## PROBLEM:
Produce a word-for-word copy of the listing below without its pictures.

•••••

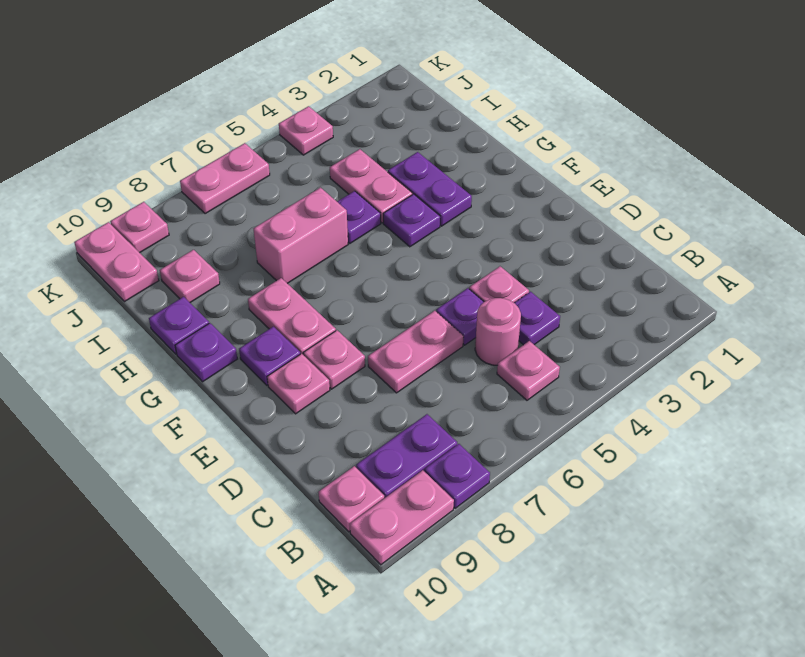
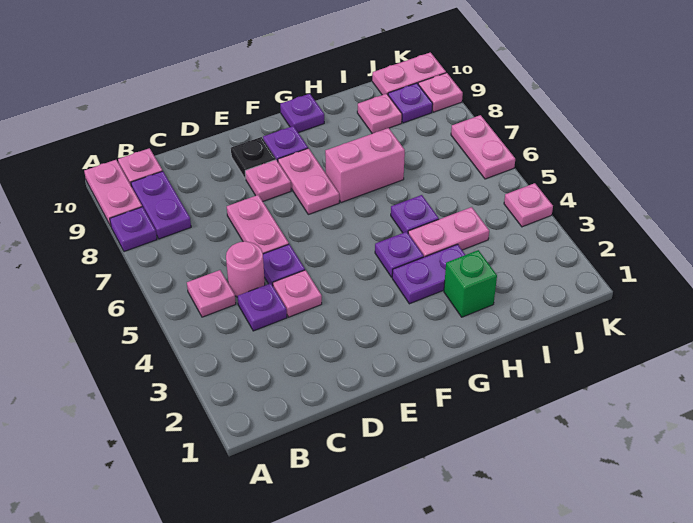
pink plate E9 level 1 -> black plate E9 level 1
pink plate F8:G8 level 1 -> pink plate F7:F8 level 1
none -> green brick H2 level 1
pink brick H6:H7 level 1 -> pink brick G7:H7 level 1
purple plate H10 level 1 -> purple plate J9 level 1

•••••

## SOLUTION BELOW:
pink plate E9 level 1 -> black plate E9 level 1
pink plate F8:G8 level 1 -> pink plate F7:F8 level 1
none -> green brick H2 level 1
pink brick H6:H7 level 1 -> pink brick G7:H7 level 1
purple plate H10 level 1 -> purple plate J9 level 1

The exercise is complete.